# ACTIVITY
Word for word, restate the entries below, but exclude the images.

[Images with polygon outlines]
=== Begin Enclosure ===

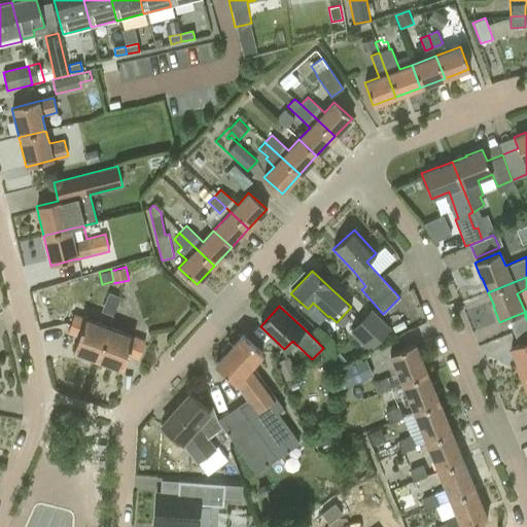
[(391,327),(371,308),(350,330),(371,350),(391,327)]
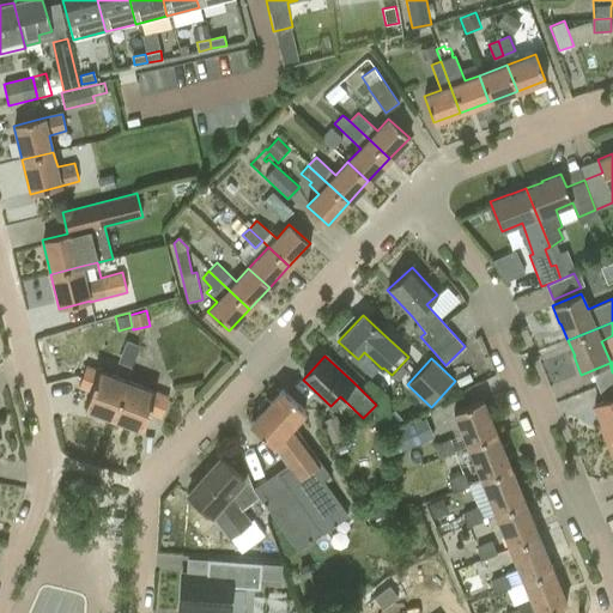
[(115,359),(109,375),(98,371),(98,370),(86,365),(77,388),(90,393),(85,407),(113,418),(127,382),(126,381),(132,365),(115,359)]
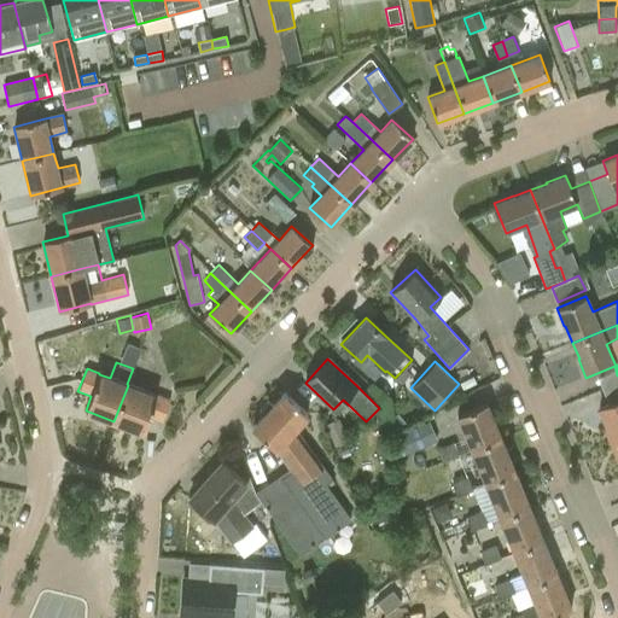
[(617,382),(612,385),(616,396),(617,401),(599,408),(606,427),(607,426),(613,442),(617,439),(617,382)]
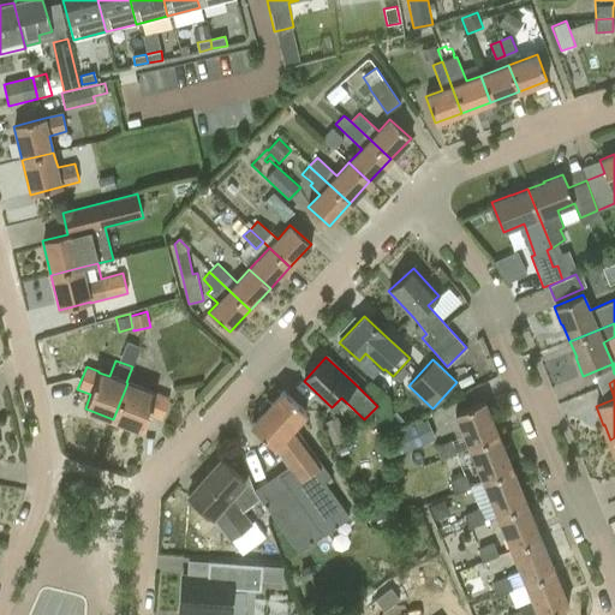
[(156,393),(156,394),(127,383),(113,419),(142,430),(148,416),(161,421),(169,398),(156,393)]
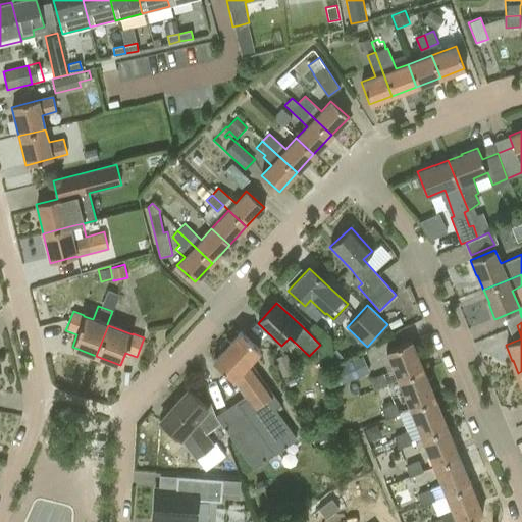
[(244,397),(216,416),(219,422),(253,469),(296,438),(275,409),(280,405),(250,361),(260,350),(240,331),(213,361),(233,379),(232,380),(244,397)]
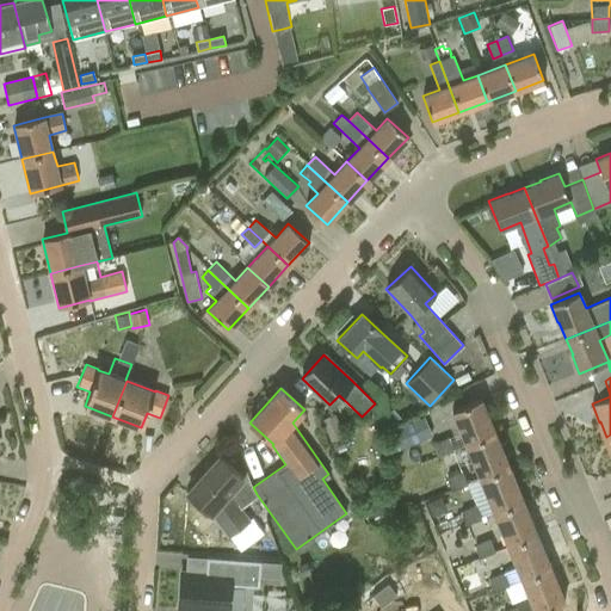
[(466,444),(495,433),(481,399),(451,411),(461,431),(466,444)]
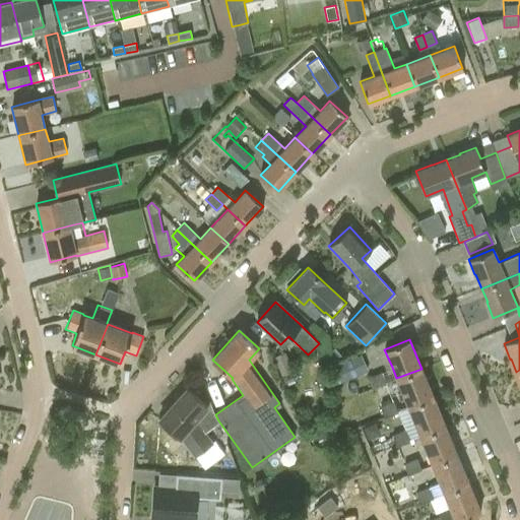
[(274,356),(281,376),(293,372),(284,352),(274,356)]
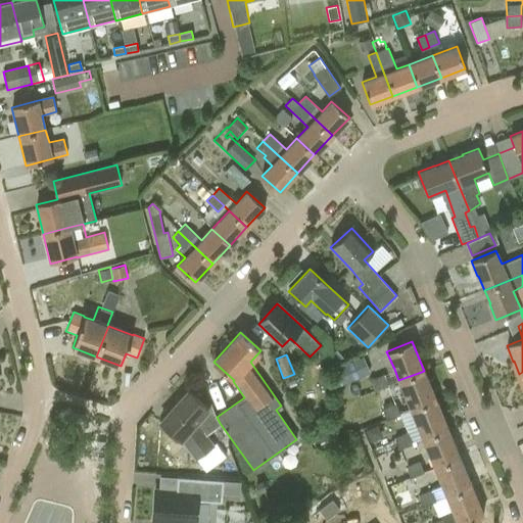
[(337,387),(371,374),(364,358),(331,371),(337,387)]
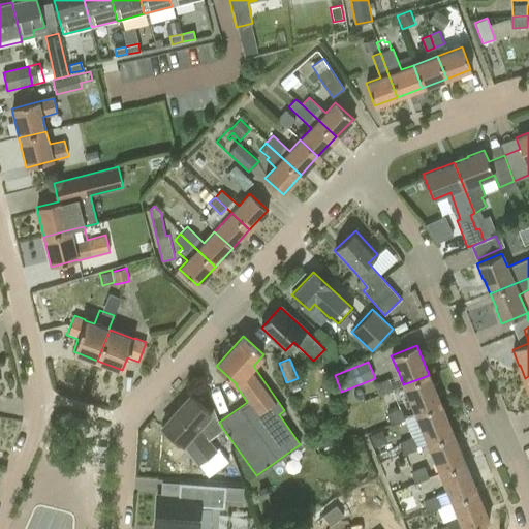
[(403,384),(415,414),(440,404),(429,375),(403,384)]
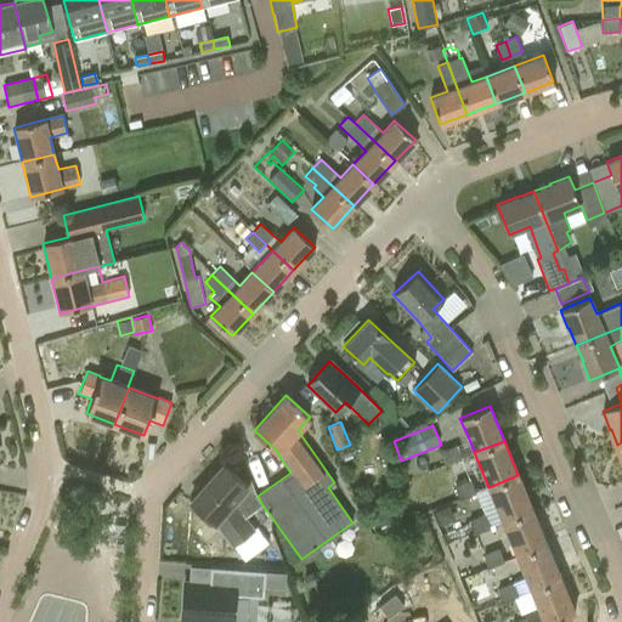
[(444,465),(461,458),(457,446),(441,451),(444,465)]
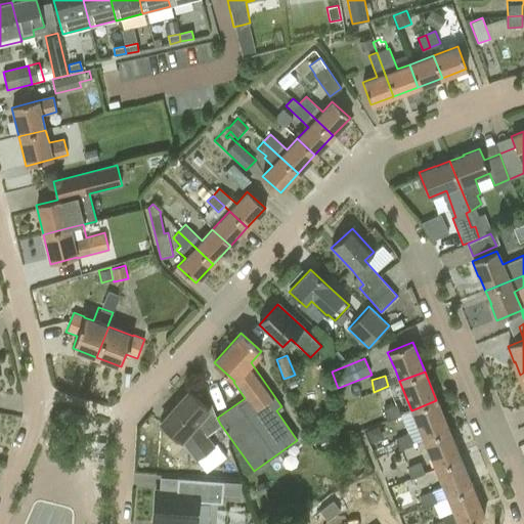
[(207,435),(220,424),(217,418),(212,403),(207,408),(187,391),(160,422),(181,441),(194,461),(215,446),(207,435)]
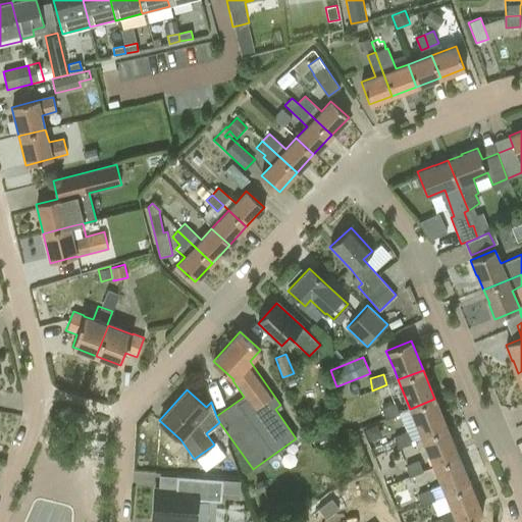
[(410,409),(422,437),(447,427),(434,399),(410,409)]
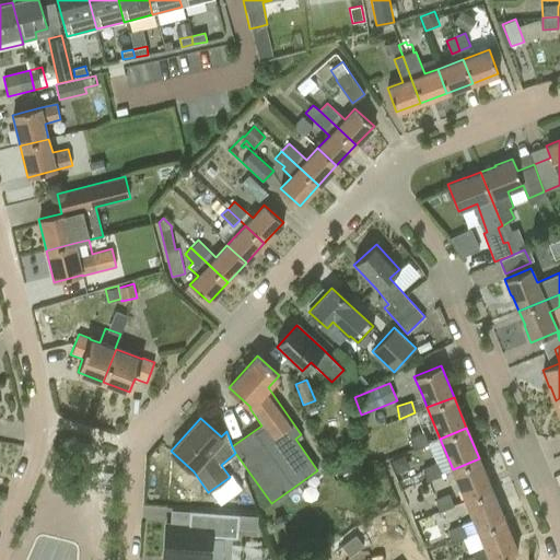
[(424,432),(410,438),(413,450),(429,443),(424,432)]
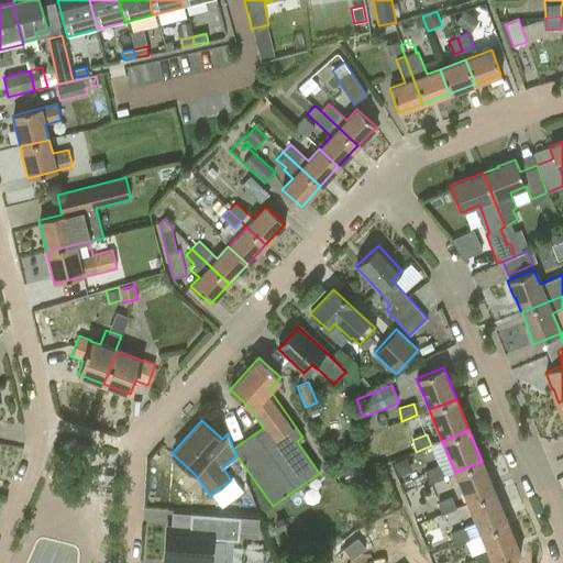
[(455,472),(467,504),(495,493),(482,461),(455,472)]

=== End Enclosure ===

# ANSWER SPACE
[(391,327),(371,308),(350,330),(371,350),(391,327)]
[(115,359),(109,375),(98,371),(98,370),(86,365),(77,388),(90,393),(85,407),(113,418),(127,382),(126,381),(132,365),(115,359)]
[(617,382),(612,385),(616,396),(617,401),(599,408),(606,427),(607,426),(613,442),(617,439),(617,382)]
[(156,393),(156,394),(127,383),(113,419),(142,430),(148,416),(161,421),(169,398),(156,393)]
[(244,397),(216,416),(219,422),(253,469),(296,438),(275,409),(280,405),(250,361),(260,350),(240,331),(213,361),(233,379),(232,380),(244,397)]
[(466,444),(495,433),(481,399),(451,411),(461,431),(466,444)]
[(274,356),(281,376),(293,372),(284,352),(274,356)]
[(337,387),(371,374),(364,358),(331,371),(337,387)]
[(403,384),(415,414),(440,404),(429,375),(403,384)]
[(444,465),(461,458),(457,446),(441,451),(444,465)]
[(207,435),(220,424),(217,418),(212,403),(207,408),(187,391),(160,422),(181,441),(194,461),(215,446),(207,435)]
[(410,409),(422,437),(447,427),(434,399),(410,409)]
[(424,432),(410,438),(413,450),(429,443),(424,432)]
[(455,472),(467,504),(495,493),(482,461),(455,472)]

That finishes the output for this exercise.